Scene difference descriptions:

--- --- ---

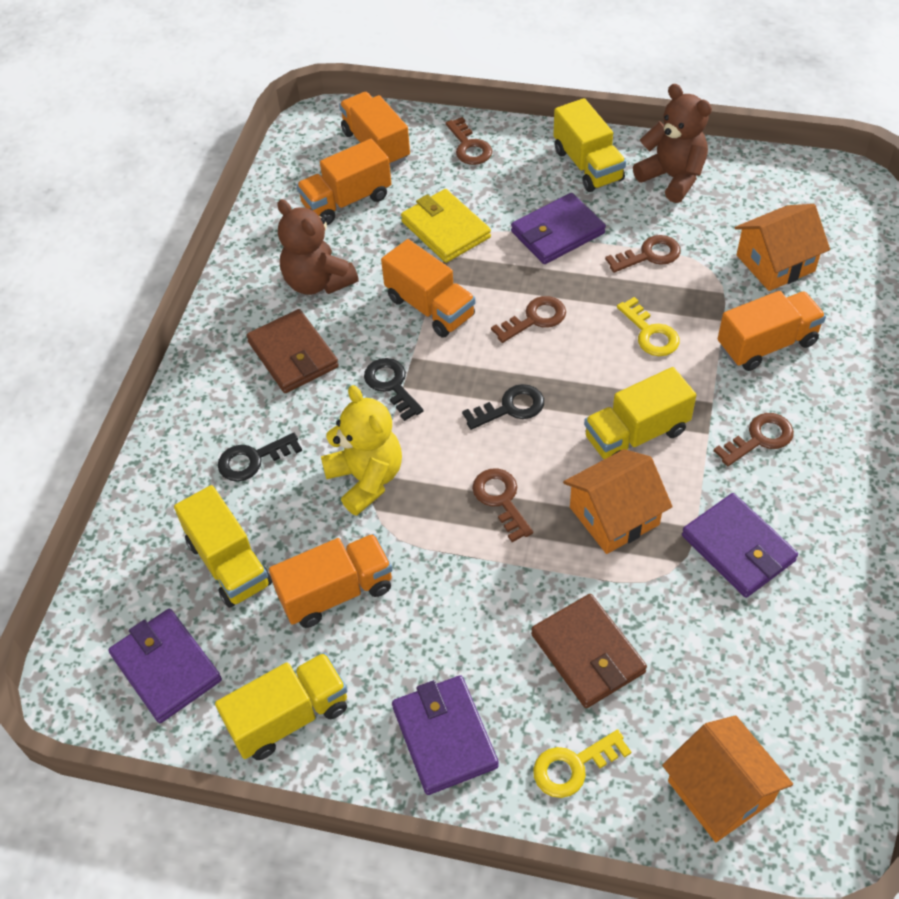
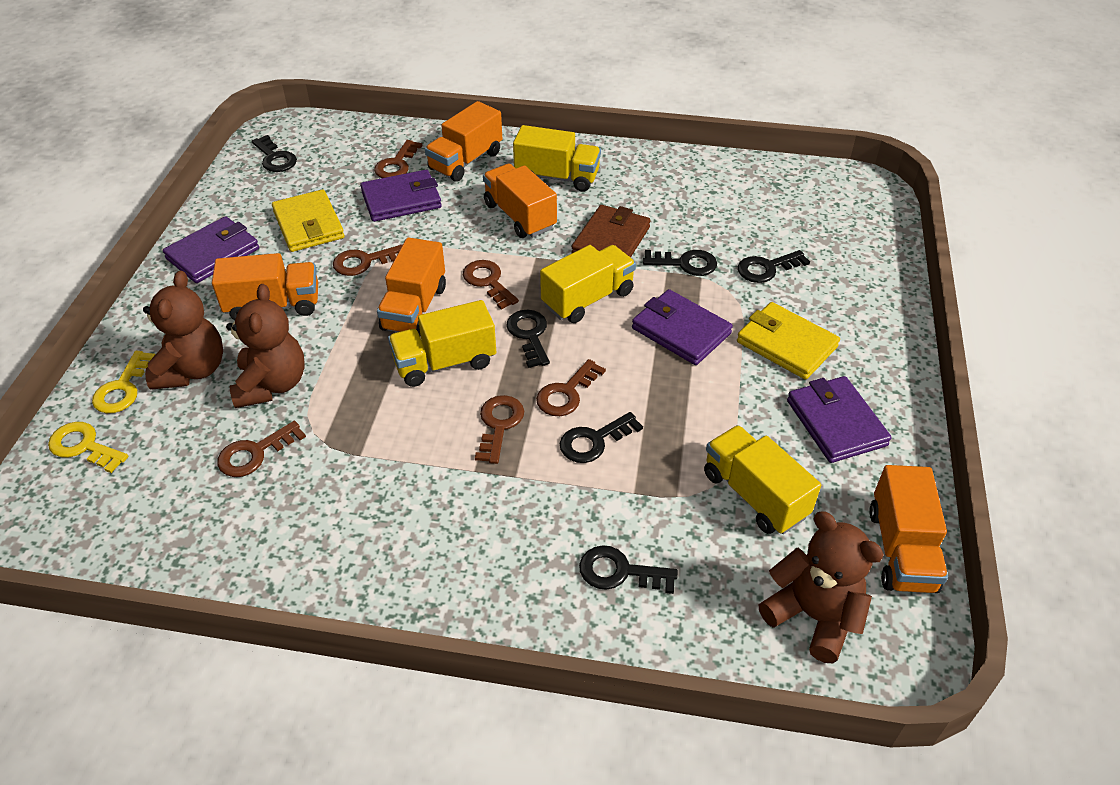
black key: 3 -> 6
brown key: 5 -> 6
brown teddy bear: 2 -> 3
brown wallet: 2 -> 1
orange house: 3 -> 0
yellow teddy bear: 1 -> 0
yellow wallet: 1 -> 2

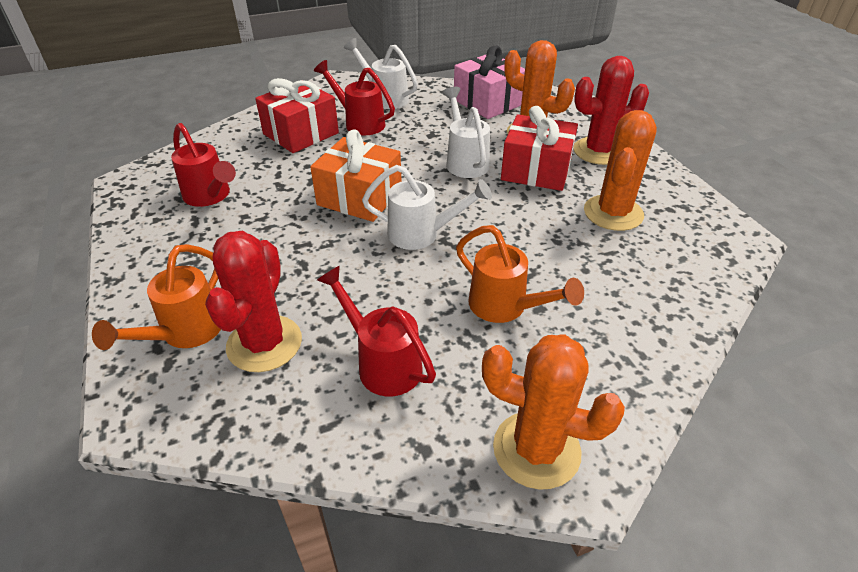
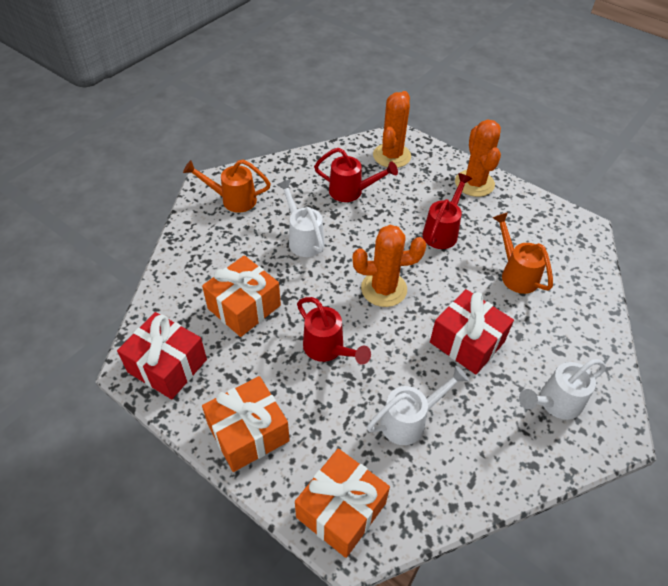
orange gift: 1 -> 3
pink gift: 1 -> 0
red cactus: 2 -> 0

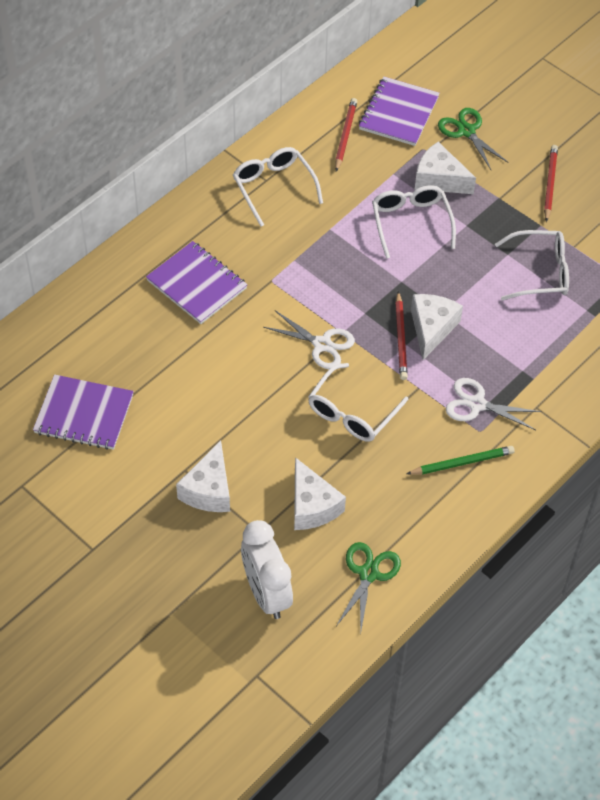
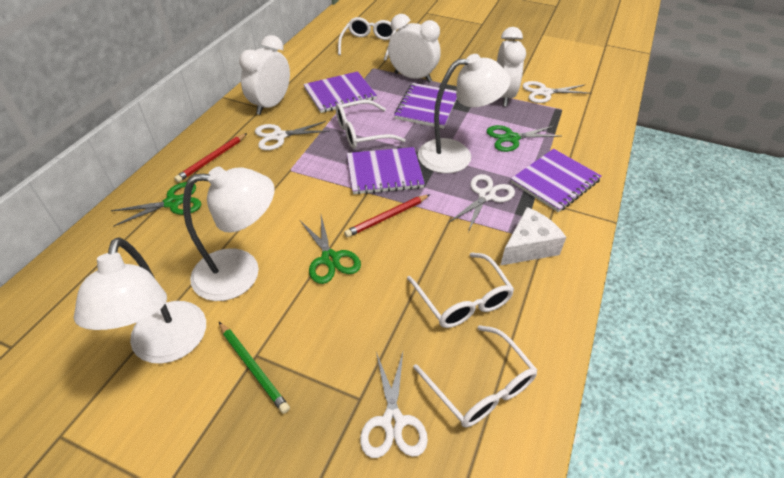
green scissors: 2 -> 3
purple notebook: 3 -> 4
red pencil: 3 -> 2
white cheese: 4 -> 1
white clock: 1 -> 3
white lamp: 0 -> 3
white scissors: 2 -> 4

--- --- ---

**Exercise**
Looking over the records, find each line with the word "yellow" and copy it.

**Solution for this problem**
yellow teddy bear: 1 -> 0
yellow wallet: 1 -> 2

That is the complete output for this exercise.